» **TASK DESCRIPTION**:
Below are entries. Pull out all lines containing "blue".

» **DATA SUPPLIED**:
# # #

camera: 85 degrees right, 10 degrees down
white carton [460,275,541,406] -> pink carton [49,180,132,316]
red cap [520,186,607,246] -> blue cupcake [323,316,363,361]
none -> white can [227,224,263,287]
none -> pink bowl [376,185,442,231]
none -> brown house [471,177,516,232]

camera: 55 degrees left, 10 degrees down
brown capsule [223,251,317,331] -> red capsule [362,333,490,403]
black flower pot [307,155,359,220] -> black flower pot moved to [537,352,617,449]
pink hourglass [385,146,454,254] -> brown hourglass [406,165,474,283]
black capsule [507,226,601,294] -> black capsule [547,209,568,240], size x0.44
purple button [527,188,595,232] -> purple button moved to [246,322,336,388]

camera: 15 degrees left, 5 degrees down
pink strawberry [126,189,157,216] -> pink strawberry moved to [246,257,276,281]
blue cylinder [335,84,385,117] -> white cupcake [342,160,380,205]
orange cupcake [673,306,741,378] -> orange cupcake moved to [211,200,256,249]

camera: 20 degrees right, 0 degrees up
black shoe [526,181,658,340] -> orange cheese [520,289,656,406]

# # #

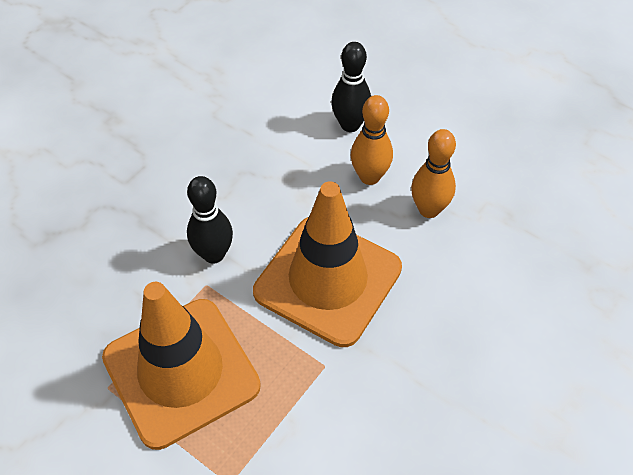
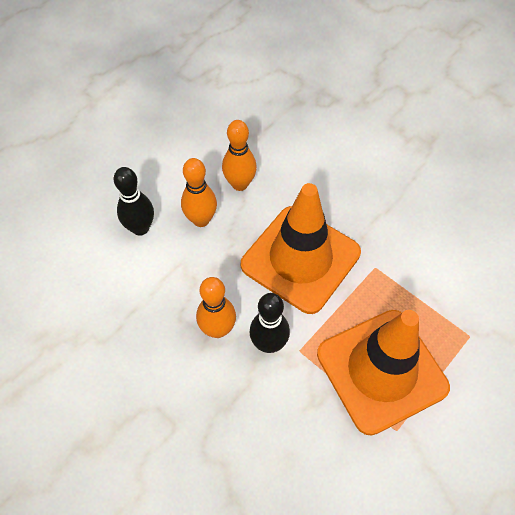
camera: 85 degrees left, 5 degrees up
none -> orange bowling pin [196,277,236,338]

# # #

» **REPLY TO THE TASK**:
red cap [520,186,607,246] -> blue cupcake [323,316,363,361]
blue cylinder [335,84,385,117] -> white cupcake [342,160,380,205]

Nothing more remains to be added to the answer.